*Problem requirements*
Scan the records below for the word "pencil". Copy each line where it appears.

--- Extracted entries ---

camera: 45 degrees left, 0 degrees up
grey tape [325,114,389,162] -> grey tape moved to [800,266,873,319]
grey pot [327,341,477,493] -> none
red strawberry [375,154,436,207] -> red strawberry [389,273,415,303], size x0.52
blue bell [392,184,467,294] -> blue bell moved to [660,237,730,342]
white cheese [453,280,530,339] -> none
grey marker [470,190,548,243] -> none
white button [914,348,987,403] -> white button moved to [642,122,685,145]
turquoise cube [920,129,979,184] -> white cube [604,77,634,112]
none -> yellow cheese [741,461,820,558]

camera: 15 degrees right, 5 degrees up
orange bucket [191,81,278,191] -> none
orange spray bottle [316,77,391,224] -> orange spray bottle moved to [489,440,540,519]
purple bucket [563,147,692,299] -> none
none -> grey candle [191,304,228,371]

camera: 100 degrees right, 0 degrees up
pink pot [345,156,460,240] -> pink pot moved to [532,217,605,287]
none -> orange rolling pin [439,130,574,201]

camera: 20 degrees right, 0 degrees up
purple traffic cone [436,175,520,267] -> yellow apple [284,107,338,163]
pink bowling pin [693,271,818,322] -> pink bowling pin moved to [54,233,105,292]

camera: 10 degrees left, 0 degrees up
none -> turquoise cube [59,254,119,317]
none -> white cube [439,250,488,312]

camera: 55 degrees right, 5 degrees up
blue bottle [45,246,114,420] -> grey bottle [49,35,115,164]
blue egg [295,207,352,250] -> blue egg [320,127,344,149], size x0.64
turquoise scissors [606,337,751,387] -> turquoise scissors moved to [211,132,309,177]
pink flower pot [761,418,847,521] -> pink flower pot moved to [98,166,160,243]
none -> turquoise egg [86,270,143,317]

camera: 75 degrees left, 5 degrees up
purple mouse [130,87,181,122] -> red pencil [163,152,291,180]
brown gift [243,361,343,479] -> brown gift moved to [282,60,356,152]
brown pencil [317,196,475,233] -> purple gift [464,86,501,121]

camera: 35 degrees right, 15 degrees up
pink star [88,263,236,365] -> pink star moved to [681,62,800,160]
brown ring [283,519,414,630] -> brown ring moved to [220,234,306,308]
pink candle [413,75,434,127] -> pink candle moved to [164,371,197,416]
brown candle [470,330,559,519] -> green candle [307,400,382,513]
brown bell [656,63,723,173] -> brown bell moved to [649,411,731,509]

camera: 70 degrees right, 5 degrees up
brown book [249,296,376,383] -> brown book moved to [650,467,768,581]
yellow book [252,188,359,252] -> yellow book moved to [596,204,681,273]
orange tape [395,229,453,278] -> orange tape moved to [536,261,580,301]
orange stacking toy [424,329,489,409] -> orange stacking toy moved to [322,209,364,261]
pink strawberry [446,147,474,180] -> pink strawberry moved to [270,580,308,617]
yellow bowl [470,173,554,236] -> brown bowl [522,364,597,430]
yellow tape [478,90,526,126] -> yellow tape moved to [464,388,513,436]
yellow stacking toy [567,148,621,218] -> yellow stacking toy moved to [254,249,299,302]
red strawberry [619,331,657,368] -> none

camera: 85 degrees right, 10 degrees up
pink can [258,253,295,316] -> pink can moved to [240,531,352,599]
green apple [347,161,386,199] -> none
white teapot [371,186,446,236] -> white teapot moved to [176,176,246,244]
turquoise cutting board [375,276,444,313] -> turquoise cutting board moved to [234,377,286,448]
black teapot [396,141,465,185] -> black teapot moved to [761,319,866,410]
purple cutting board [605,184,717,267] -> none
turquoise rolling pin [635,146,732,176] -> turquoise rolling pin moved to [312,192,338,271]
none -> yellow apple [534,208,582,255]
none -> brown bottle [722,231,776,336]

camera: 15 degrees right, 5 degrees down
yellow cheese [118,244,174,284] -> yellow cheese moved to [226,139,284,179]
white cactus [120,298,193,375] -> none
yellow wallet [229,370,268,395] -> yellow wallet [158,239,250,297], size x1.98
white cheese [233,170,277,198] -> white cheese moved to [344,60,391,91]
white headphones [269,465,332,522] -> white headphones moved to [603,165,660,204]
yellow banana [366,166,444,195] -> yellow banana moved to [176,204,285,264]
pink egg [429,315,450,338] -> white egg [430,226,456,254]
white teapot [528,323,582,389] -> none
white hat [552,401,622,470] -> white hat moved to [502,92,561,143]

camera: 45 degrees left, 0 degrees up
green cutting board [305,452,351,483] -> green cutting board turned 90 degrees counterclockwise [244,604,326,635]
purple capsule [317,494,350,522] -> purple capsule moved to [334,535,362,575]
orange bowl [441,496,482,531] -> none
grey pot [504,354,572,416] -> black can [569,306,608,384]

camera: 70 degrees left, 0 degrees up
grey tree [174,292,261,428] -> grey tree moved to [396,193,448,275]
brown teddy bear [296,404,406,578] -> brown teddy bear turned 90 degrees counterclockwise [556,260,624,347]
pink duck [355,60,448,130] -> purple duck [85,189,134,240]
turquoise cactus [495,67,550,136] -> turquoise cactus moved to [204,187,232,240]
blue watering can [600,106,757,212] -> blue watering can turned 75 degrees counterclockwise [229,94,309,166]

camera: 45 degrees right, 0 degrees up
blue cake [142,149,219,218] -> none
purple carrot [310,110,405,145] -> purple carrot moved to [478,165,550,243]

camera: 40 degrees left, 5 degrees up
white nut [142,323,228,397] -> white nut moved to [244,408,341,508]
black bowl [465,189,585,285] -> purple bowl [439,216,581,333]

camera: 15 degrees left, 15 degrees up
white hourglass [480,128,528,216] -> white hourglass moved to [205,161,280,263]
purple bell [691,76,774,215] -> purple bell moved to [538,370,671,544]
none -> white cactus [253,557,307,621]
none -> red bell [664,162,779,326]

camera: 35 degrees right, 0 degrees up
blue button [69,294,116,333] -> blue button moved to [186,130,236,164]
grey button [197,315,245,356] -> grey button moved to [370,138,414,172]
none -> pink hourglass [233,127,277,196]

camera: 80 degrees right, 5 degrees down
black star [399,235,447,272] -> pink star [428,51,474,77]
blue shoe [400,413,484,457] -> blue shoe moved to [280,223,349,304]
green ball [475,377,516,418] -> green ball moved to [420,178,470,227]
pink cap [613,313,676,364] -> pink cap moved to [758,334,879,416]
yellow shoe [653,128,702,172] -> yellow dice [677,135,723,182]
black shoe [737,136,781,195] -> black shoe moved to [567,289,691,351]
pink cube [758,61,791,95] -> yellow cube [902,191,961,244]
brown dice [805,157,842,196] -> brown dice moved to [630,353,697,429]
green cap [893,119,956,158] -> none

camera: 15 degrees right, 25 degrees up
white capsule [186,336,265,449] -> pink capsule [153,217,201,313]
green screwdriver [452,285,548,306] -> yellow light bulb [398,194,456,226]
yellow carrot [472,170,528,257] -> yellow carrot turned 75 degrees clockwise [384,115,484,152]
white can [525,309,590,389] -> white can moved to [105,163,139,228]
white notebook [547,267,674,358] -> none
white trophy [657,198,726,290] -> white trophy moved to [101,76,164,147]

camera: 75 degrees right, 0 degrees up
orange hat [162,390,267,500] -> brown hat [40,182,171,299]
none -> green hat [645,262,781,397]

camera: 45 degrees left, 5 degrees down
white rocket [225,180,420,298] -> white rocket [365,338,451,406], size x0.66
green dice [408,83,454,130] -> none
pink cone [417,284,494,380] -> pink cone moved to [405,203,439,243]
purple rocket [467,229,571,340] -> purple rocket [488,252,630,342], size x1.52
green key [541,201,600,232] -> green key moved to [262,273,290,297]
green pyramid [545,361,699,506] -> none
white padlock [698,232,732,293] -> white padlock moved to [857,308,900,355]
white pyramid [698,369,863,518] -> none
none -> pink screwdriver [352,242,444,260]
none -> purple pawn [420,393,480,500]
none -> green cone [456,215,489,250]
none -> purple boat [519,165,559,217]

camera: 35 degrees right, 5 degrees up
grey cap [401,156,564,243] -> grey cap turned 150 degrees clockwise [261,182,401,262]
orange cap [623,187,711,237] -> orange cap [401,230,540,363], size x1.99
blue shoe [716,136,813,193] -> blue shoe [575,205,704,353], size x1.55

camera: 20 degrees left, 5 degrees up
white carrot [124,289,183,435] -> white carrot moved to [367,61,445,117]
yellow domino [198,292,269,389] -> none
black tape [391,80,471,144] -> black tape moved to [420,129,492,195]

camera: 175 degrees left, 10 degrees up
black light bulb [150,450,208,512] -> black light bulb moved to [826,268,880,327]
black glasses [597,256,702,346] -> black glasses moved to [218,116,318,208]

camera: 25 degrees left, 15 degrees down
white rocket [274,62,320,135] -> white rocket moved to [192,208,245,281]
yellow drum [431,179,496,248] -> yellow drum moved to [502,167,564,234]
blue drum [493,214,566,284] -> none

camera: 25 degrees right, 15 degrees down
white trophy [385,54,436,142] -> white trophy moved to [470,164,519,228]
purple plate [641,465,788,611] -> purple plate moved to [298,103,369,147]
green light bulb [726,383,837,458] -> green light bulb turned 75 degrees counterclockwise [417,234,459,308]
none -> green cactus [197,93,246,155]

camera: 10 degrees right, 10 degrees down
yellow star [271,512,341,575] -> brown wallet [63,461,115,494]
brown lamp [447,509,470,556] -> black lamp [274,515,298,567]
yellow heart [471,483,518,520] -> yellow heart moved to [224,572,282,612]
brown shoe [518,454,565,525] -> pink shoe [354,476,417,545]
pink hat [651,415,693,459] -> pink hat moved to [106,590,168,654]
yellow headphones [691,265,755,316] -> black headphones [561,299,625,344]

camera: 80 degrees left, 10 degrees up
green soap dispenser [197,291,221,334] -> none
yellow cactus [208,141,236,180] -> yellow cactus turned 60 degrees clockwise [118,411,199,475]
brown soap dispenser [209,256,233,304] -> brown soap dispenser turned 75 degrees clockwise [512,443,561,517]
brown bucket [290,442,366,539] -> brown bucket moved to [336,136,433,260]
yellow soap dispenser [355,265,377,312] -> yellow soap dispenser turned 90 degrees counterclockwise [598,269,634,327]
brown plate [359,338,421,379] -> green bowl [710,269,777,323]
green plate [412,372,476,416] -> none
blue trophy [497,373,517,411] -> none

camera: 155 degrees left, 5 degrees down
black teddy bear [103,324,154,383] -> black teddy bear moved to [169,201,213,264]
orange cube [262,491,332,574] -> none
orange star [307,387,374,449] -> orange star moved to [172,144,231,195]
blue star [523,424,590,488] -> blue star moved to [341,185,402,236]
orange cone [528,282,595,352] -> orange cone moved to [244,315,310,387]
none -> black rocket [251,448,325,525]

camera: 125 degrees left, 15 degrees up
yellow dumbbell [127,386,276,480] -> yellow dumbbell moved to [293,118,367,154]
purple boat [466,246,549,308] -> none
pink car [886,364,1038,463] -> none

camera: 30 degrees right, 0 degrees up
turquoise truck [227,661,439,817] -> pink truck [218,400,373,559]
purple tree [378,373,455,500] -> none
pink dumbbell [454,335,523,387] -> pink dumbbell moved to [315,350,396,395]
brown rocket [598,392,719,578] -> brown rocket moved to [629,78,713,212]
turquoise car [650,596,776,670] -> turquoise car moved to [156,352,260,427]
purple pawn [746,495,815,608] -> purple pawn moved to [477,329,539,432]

---

*Solution for this task*
purple mouse [130,87,181,122] -> red pencil [163,152,291,180]
brown pencil [317,196,475,233] -> purple gift [464,86,501,121]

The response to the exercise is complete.